→ **REQUIRED ACTION**
Every line from the one with "BUZZER pin IO: D8 -> D10" through the end of the entries below must be retyped exactly, and only those lines. The pictures are not part of the copy.

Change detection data
====

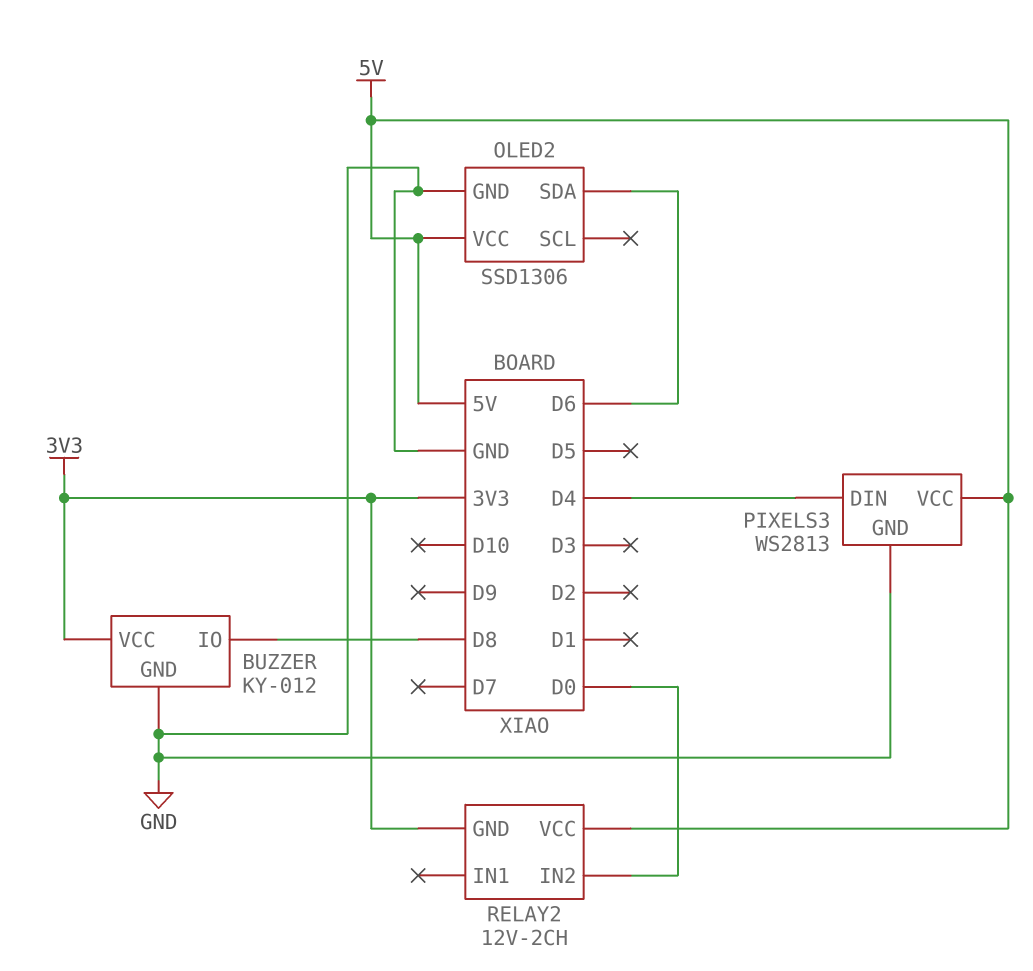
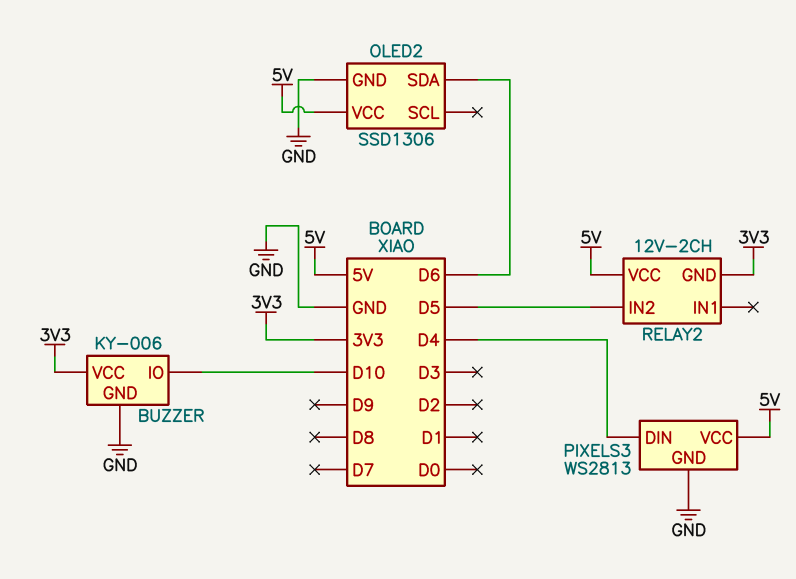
BUZZER: KY-012 -> KY-006
BUZZER pin IO: D8 -> D10
RELAY2 pin IN2: D0 -> D5

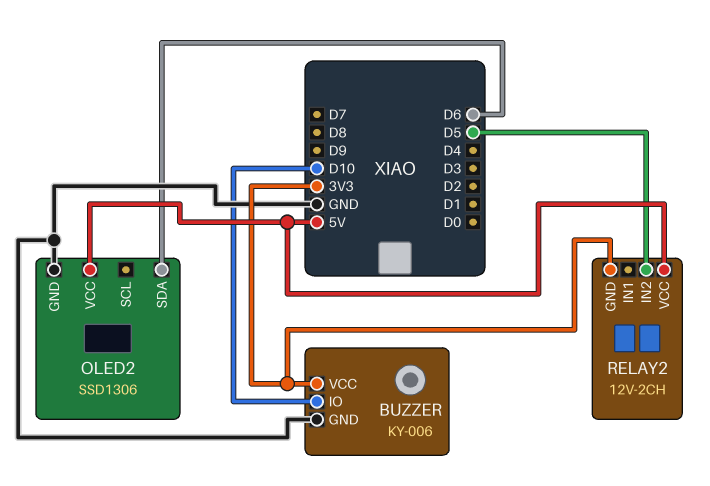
PIXELS3: WS2813 -> none
PIXELS3 pin DIN: D4 -> none
PIXELS3 pin GND: GND -> none
PIXELS3 pin VCC: 5V -> none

====

→ **RESULT FOR THIS EXERCISE**
BUZZER pin IO: D8 -> D10
RELAY2 pin IN2: D0 -> D5

PIXELS3: WS2813 -> none
PIXELS3 pin DIN: D4 -> none
PIXELS3 pin GND: GND -> none
PIXELS3 pin VCC: 5V -> none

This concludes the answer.